Your assignment:
Starting at the line that holds "(244, 446) = (277, 141): turquoise", reproduce each line exactly up to and including the last line of the records below. Pictures stay out.

Data provided:
*** Begin section ***

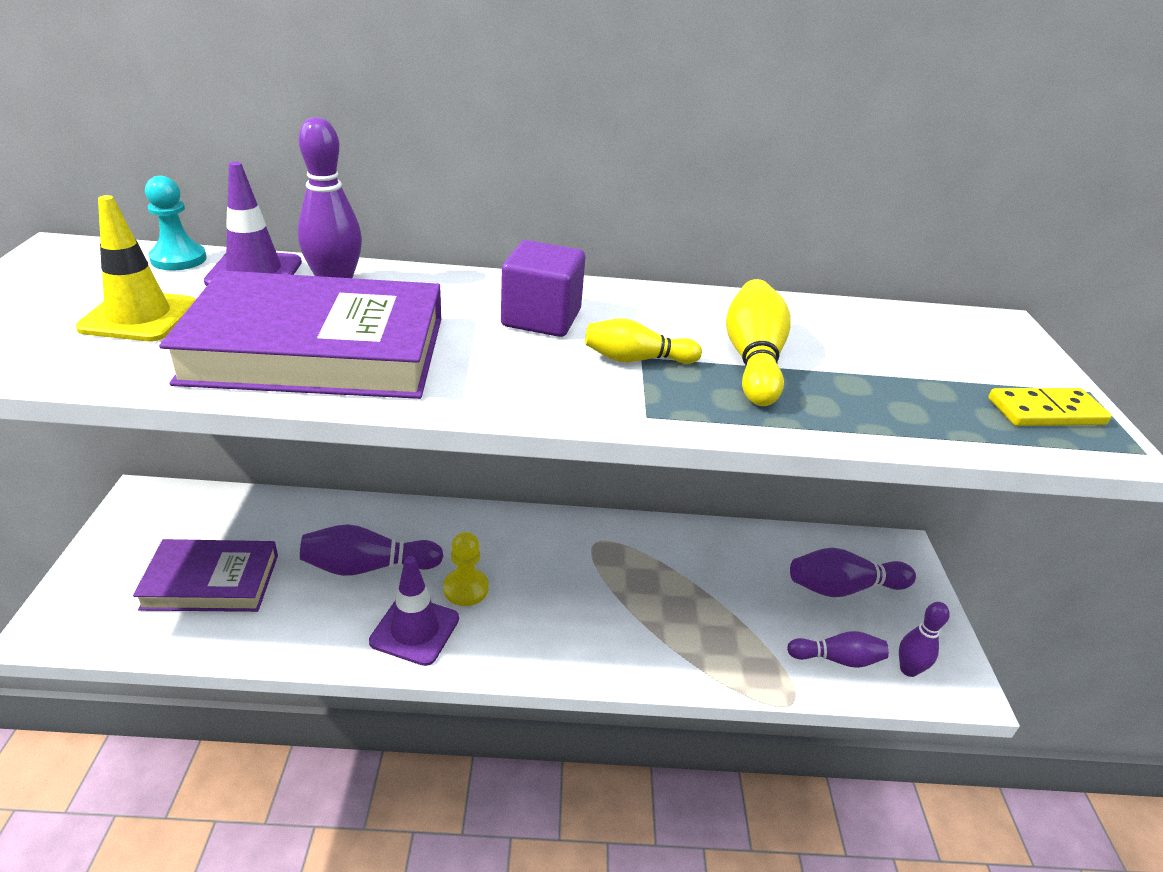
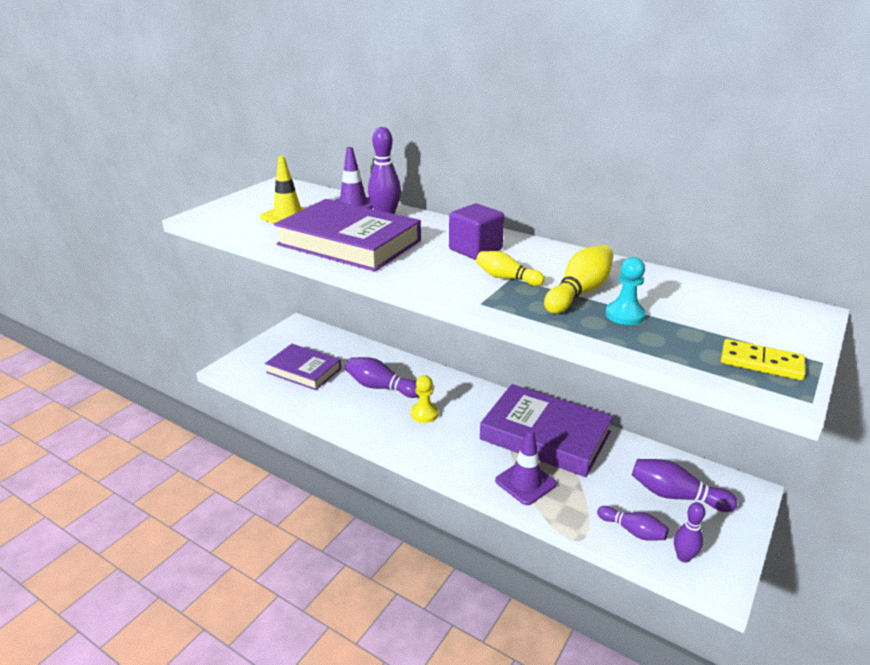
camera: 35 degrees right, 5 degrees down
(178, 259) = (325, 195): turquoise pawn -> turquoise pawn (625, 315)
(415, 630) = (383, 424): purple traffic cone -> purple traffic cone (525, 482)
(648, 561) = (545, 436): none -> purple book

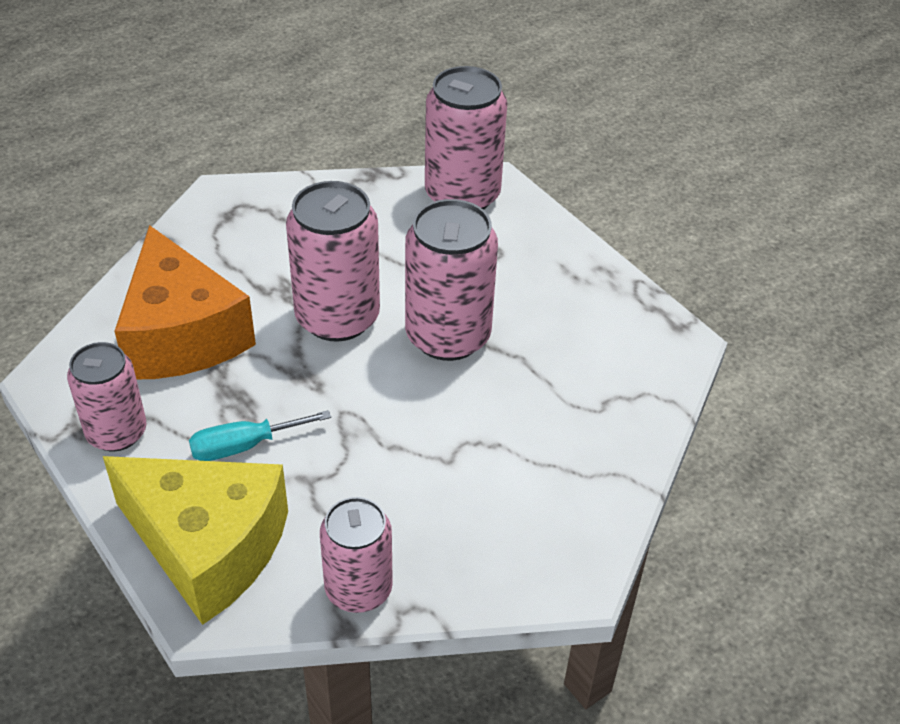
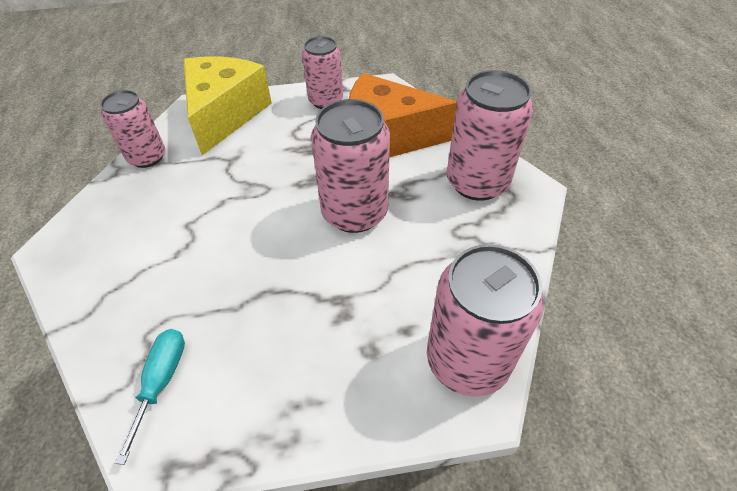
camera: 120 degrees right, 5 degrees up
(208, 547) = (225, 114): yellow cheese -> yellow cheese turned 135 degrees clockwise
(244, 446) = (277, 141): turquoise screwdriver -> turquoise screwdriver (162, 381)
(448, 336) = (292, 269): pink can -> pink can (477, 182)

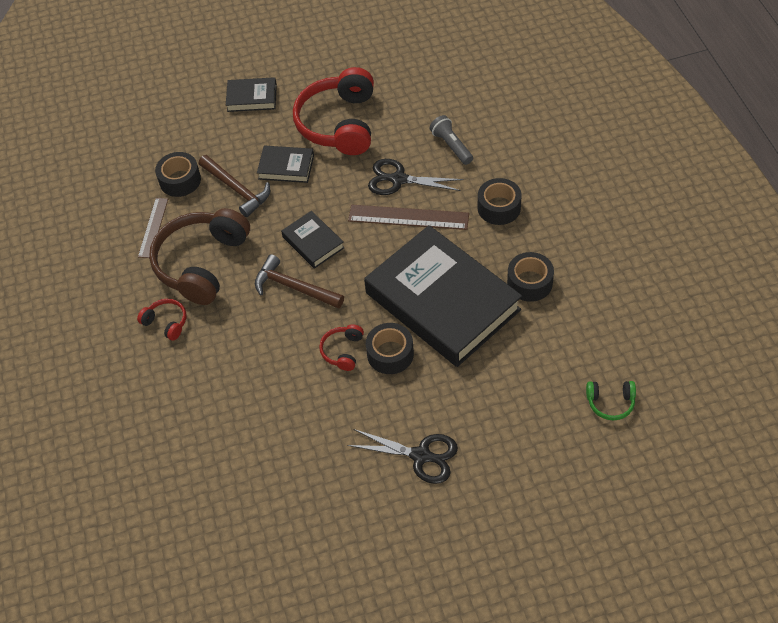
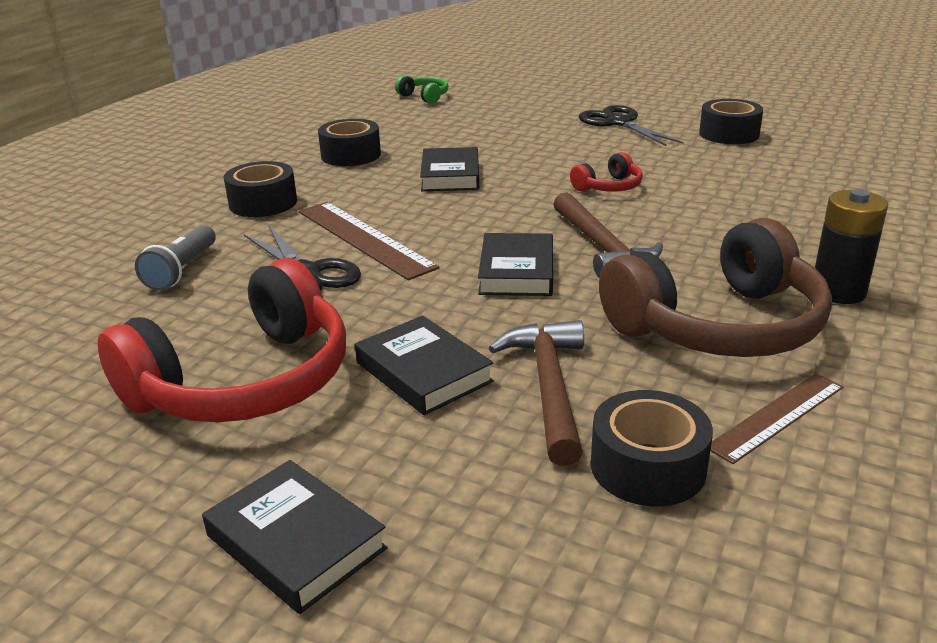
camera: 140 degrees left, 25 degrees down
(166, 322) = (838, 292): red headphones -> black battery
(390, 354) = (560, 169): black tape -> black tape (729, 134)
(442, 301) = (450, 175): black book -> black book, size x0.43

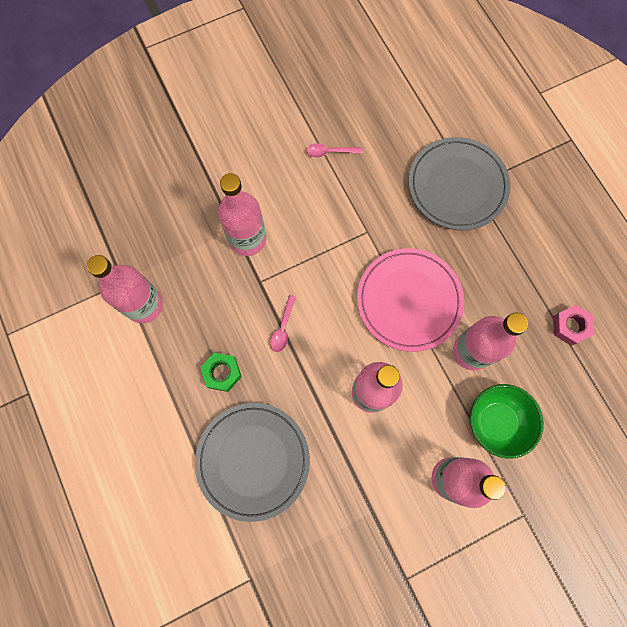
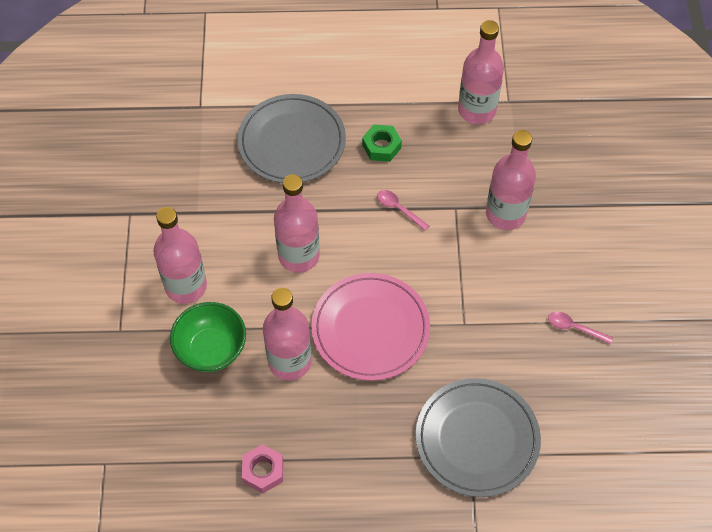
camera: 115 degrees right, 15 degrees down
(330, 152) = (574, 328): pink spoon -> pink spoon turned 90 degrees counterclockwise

*** End section ***

Written solution:
(244, 446) = (277, 141): turquoise screwdriver -> turquoise screwdriver (162, 381)
(448, 336) = (292, 269): pink can -> pink can (477, 182)

camera: 140 degrees left, 25 degrees down
(166, 322) = (838, 292): red headphones -> black battery
(390, 354) = (560, 169): black tape -> black tape (729, 134)
(442, 301) = (450, 175): black book -> black book, size x0.43

camera: 115 degrees right, 15 degrees down
(330, 152) = (574, 328): pink spoon -> pink spoon turned 90 degrees counterclockwise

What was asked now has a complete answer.